Before-and-after scene images
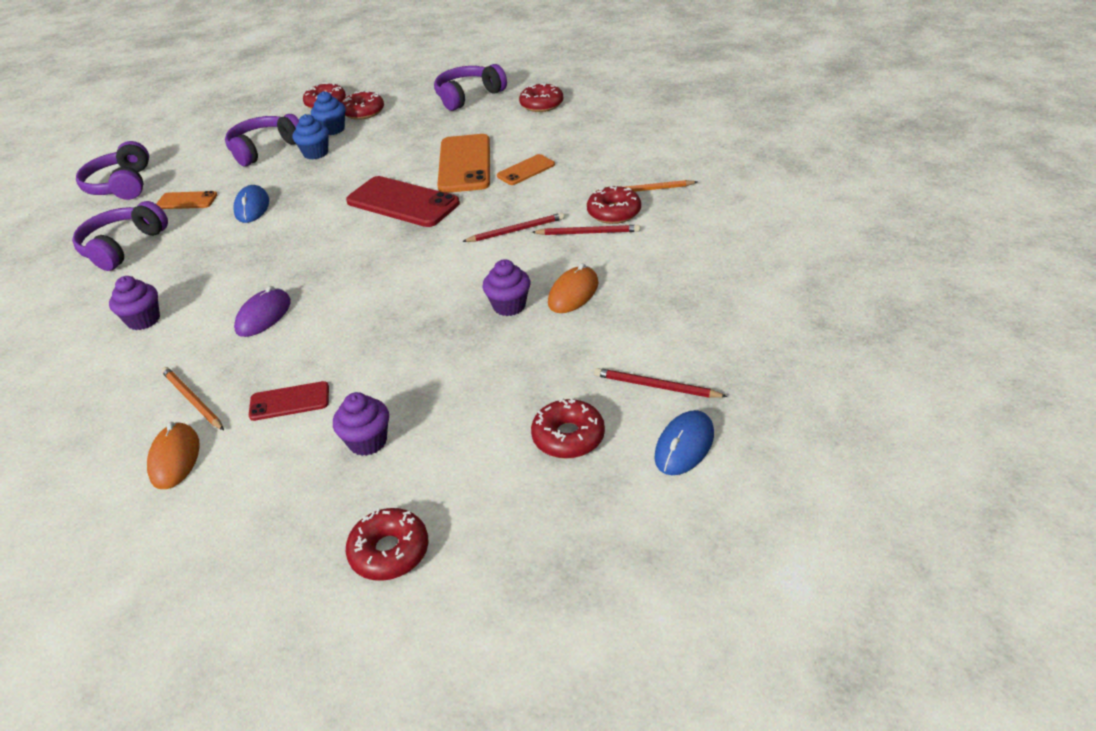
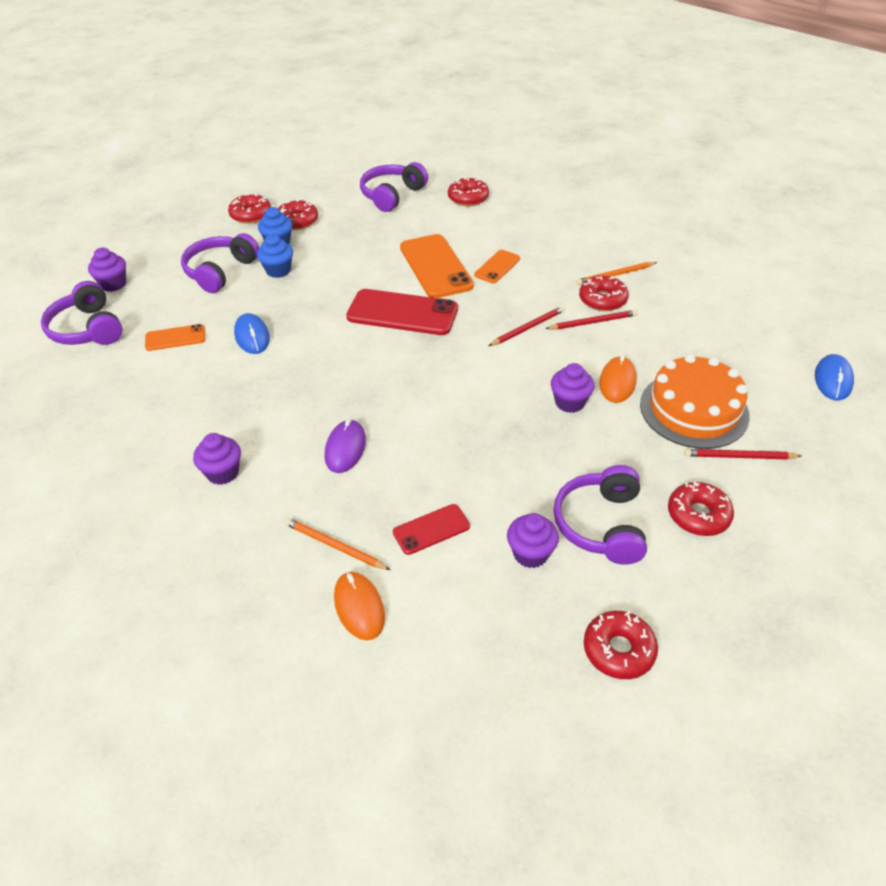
camera: 20 degrees left, 5 degrees up
(123, 247) = (141, 397): purple headphones -> purple headphones (601, 525)
(168, 151) = (113, 284): none -> purple cupcake
(638, 332) = (694, 410): none -> orange cake
(684, 446) = (793, 505): blue mouse -> blue mouse (833, 380)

* [WHAT NEEDS TO BE DONE] Every record above should come back exactly, but without its pictures.

* [ANSWER SECTION]
camera: 20 degrees left, 5 degrees up
(123, 247) = (141, 397): purple headphones -> purple headphones (601, 525)
(168, 151) = (113, 284): none -> purple cupcake
(638, 332) = (694, 410): none -> orange cake
(684, 446) = (793, 505): blue mouse -> blue mouse (833, 380)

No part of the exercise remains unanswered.